Segment Start: AVAILABLE RECORDS

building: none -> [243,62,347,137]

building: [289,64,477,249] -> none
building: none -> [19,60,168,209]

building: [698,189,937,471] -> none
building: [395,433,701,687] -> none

Segment End: AVAILABLE RECORDS
Segment Start: AVAILABLE RECORDS

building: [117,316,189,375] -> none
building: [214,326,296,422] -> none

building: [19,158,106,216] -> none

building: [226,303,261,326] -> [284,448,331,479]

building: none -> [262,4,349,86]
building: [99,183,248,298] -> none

Segment End: AVAILABLE RECORDS
Segment Start: AVAILABLE RECORDS

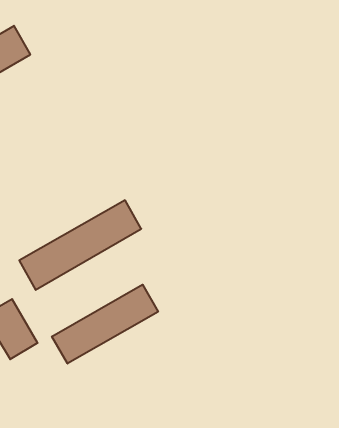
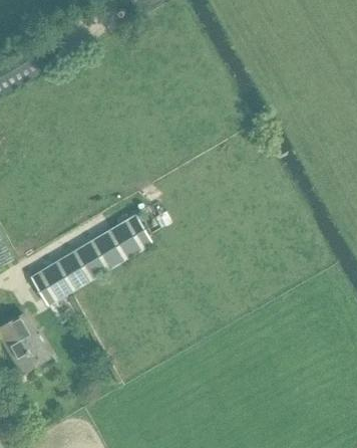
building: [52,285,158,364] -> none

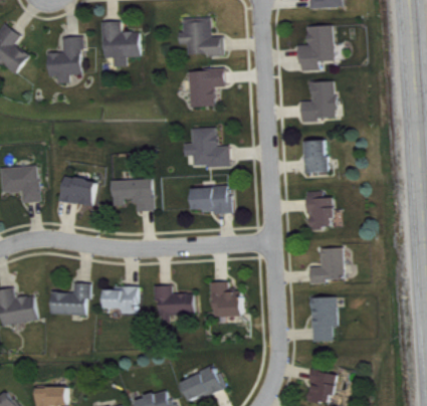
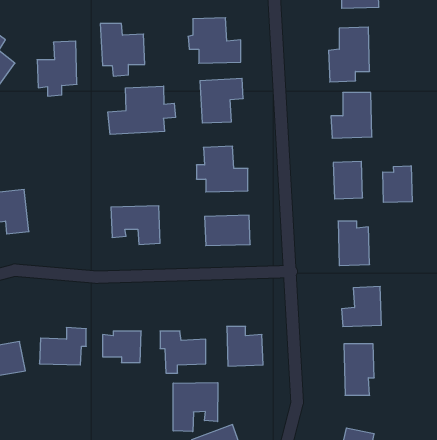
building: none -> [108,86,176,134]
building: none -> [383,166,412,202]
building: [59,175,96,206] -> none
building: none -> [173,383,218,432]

Segment End: AVAILABLE RECORDS

Could you restate word for word the lines above from the one containing "building: none -> [243,62,347,137]" through the one containing "building: [395,433,701,687] -> none", both included, and nothing else?

■ **ANSWER BOX**
building: none -> [243,62,347,137]

building: [289,64,477,249] -> none
building: none -> [19,60,168,209]

building: [698,189,937,471] -> none
building: [395,433,701,687] -> none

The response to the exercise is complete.